● ACTION ITEM
With the pictures removed, the data below must be transcribed in full and exactly.

● EXERCISE DATA
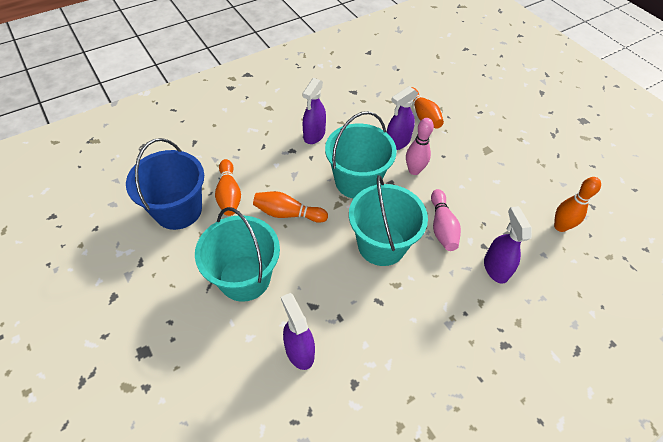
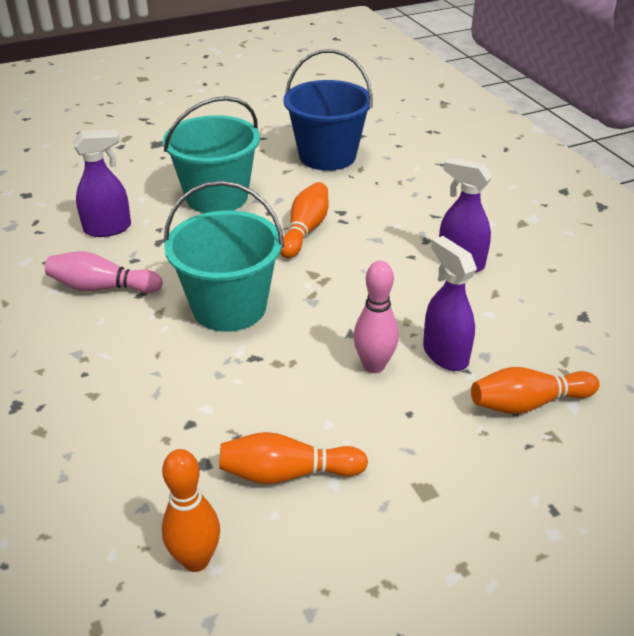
camera: 100 degrees right, 15 degrees down
orange bowling pin [215,159,241,216] -> orange bowling pin moved to [219,432,368,484]
turquoise bucket [325,111,397,199] -> none
pink bowling pin [431,189,461,251] -> pink bowling pin moved to [45,251,163,293]
purple spray bottle [484,206,532,284] -> none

● OUTPUT FOR THIS EXERCISE
camera: 100 degrees right, 15 degrees down
orange bowling pin [215,159,241,216] -> orange bowling pin moved to [219,432,368,484]
turquoise bucket [325,111,397,199] -> none
pink bowling pin [431,189,461,251] -> pink bowling pin moved to [45,251,163,293]
purple spray bottle [484,206,532,284] -> none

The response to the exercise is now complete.